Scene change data
****
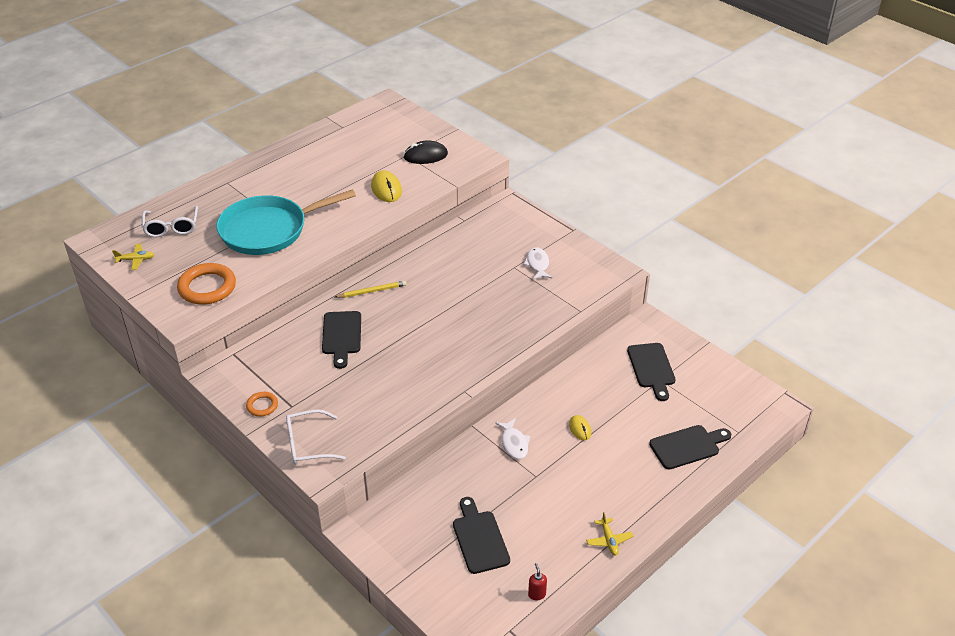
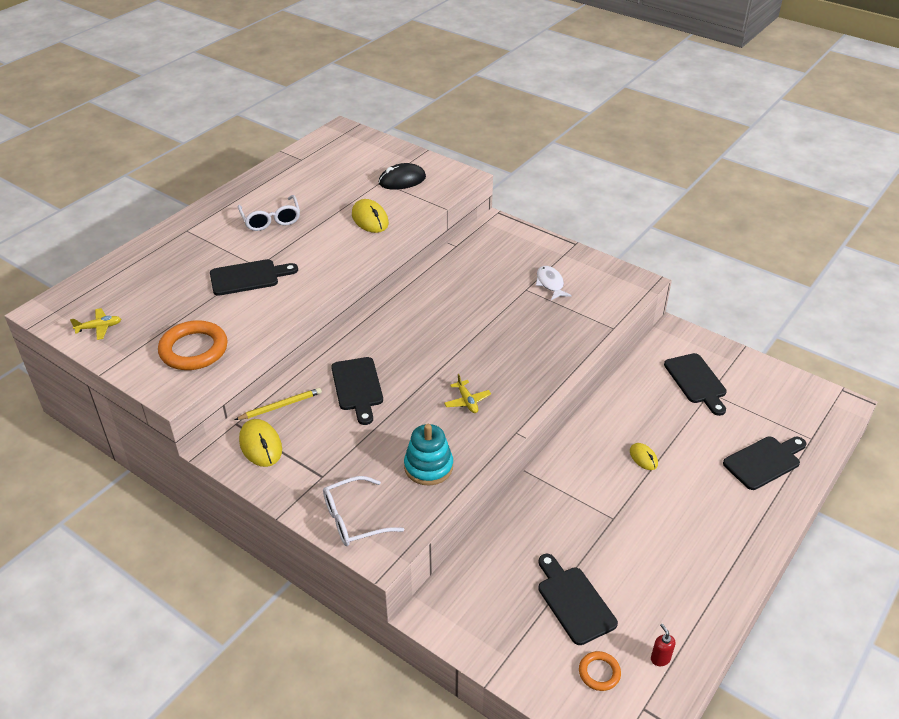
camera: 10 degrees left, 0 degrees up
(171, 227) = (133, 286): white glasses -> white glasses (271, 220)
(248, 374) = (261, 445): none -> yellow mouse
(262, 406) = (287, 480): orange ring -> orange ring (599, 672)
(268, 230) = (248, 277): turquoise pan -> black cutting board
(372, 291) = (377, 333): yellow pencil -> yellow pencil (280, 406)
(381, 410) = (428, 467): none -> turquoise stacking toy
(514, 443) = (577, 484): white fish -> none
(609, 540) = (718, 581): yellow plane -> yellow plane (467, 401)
****
TASK -> Where a line of the records holds the word "none", copy that line.

ANSWER FOR THE TASK ->
(248, 374) = (261, 445): none -> yellow mouse
(381, 410) = (428, 467): none -> turquoise stacking toy
(514, 443) = (577, 484): white fish -> none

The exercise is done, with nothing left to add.